EXERCISE –
List every line in the data below that contains the string "kern". Case counts.

Stored entries –

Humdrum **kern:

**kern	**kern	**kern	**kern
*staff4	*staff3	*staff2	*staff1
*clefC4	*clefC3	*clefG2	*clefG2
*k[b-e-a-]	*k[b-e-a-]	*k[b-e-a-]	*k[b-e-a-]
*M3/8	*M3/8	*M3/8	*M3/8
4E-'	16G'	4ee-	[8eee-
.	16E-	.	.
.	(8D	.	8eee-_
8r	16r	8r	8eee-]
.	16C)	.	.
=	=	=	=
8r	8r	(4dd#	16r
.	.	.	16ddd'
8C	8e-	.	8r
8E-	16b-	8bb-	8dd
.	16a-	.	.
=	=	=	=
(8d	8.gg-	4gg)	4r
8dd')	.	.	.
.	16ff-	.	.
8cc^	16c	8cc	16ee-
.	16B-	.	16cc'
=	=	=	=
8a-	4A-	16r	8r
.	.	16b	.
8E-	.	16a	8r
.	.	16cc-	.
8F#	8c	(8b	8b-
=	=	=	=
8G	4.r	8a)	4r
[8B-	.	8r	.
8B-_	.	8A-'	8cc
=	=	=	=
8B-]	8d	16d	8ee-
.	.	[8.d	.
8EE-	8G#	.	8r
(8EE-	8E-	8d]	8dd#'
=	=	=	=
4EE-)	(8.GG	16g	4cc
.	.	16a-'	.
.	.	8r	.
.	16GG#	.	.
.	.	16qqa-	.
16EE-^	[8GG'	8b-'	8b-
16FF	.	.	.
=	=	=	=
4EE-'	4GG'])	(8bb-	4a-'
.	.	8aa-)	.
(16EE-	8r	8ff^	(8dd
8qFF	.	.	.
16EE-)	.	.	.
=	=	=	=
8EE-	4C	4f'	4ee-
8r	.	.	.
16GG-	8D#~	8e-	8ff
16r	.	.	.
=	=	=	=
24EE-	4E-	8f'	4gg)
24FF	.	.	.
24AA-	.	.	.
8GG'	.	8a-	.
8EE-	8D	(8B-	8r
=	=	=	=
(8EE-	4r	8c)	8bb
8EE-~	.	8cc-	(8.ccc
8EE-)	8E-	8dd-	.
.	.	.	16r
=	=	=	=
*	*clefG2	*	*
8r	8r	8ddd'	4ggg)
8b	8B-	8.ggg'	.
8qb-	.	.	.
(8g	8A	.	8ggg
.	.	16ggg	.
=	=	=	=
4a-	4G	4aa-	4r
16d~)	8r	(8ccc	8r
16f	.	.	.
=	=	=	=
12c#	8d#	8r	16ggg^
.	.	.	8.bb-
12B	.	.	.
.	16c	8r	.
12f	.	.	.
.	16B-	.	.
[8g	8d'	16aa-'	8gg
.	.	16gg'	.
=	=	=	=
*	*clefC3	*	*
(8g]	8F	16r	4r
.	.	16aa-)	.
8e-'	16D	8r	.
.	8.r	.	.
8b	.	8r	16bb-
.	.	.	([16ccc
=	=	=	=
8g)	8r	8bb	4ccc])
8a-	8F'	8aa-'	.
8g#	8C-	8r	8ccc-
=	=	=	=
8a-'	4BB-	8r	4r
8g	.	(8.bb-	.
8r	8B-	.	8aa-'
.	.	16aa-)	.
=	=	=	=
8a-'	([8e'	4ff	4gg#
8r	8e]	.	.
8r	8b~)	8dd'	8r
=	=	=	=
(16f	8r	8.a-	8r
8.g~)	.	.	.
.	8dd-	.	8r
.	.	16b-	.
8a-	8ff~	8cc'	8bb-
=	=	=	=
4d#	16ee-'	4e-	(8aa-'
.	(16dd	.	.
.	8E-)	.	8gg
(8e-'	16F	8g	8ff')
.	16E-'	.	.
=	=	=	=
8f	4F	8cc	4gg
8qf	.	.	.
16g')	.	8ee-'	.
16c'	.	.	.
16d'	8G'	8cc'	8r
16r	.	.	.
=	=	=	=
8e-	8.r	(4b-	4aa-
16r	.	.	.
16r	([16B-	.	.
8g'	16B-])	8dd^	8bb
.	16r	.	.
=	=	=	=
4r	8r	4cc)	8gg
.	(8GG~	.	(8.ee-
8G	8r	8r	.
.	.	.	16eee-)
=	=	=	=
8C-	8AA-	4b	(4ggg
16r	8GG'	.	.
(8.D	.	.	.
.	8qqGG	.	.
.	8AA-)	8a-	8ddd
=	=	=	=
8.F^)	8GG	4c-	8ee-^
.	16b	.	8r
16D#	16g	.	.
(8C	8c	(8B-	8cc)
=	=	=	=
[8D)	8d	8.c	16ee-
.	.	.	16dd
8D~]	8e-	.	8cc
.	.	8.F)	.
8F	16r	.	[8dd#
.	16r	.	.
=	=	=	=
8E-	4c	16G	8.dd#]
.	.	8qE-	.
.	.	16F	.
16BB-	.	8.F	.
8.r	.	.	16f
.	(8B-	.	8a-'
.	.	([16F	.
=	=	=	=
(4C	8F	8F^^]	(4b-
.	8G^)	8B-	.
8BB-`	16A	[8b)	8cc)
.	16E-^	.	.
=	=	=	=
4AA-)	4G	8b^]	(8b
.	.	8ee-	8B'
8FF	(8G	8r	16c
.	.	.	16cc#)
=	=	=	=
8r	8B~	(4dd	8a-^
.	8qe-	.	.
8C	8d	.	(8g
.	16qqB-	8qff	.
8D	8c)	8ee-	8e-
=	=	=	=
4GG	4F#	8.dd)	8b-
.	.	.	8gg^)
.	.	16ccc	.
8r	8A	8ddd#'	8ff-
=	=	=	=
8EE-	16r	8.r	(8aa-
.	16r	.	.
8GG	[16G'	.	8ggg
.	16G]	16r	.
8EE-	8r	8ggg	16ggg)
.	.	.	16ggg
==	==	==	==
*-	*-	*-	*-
...
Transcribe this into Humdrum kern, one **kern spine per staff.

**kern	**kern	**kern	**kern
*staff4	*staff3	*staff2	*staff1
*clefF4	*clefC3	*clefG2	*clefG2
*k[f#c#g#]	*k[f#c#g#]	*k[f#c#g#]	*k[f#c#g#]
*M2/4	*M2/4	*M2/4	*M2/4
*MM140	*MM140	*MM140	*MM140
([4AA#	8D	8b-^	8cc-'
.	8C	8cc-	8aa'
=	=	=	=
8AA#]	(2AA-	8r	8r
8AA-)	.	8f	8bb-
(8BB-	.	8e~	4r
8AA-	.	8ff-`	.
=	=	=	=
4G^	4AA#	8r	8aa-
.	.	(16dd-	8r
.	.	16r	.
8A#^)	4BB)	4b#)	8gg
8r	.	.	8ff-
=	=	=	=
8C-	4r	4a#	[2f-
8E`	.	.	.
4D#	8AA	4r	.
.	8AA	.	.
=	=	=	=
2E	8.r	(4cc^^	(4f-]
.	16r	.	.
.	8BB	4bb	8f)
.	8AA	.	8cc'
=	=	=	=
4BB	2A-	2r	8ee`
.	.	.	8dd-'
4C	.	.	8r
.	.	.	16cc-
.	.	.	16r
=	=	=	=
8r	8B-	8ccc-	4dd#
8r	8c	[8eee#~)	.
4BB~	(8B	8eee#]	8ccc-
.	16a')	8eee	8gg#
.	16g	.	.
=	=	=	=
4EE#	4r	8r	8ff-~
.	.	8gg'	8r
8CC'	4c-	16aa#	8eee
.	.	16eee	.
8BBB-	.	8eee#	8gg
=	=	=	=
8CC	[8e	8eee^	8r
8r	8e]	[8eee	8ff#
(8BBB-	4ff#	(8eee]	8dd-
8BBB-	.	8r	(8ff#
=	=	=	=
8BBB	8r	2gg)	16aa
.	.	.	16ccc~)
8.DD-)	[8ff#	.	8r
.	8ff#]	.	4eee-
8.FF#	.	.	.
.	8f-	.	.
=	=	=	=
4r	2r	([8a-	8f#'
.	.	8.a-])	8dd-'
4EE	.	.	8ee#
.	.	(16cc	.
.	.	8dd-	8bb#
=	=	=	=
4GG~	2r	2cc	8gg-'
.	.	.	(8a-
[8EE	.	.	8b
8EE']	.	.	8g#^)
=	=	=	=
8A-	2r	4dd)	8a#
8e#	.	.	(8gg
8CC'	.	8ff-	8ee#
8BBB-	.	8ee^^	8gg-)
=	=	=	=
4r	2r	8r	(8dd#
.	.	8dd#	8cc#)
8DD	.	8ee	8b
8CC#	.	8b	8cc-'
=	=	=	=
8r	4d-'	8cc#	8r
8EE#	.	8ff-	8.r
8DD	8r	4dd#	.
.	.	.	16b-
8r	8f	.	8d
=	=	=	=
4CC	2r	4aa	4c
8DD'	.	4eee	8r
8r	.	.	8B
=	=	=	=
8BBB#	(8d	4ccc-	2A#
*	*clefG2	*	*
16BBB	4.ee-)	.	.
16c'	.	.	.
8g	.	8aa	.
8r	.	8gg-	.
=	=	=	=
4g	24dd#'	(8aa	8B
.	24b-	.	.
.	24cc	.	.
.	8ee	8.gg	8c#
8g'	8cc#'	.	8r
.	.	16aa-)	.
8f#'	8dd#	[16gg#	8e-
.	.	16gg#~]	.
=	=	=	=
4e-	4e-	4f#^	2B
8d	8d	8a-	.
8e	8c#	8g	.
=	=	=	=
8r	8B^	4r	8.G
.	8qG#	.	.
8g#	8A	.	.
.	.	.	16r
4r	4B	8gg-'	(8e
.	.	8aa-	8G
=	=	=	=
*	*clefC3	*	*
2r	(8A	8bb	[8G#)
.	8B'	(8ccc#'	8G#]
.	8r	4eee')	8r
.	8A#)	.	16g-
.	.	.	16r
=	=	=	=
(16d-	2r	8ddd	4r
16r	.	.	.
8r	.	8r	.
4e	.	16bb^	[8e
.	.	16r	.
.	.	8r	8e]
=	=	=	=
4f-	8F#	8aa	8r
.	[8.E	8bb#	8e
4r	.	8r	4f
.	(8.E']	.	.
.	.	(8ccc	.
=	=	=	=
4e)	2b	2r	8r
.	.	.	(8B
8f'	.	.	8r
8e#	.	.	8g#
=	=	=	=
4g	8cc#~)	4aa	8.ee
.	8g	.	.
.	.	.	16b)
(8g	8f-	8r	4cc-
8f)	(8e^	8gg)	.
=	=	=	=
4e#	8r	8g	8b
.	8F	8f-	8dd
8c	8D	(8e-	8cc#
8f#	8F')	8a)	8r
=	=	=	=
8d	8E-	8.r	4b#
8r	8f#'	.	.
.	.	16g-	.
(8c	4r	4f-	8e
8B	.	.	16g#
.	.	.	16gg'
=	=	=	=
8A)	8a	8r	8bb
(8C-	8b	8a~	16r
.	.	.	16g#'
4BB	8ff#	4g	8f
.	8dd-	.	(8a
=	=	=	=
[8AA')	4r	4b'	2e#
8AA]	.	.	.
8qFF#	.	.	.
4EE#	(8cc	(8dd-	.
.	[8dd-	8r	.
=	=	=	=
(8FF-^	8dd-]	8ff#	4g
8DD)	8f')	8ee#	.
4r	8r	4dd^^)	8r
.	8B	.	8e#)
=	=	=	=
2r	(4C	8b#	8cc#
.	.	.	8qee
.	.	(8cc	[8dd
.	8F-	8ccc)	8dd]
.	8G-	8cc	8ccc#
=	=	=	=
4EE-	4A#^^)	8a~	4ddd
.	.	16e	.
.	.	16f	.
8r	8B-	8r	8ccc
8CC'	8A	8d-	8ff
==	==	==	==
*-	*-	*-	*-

EXPECTED ANSWER –
Humdrum **kern:
**kern	**kern	**kern	**kern
Transcribe this into Humdrum kern, one **kern spine per staff.
**kern	**kern	**kern	**kern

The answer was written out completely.